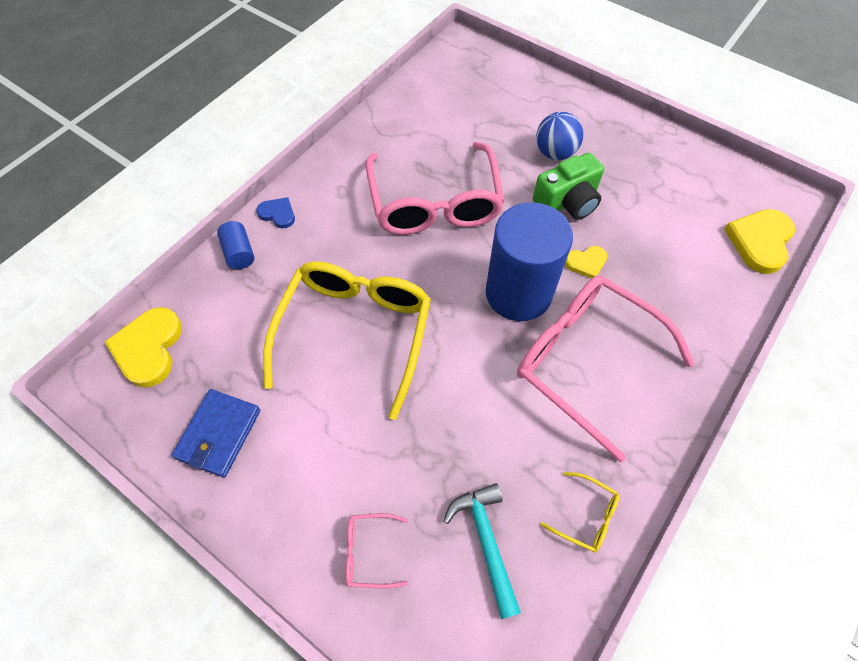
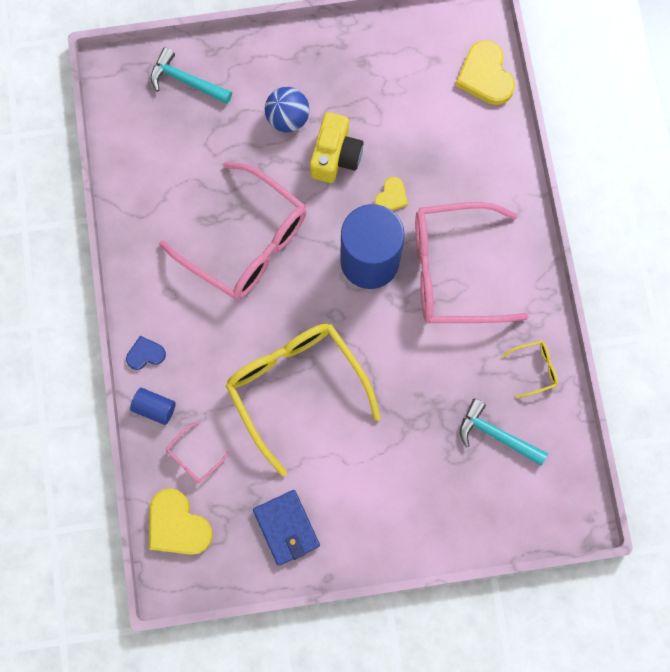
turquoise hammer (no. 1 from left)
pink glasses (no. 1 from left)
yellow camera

*Your assignment*:
The listing is to be repeated word for word, with all pictures omitted.

*Result for this task*:
turquoise hammer (no. 1 from left)
pink glasses (no. 1 from left)
yellow camera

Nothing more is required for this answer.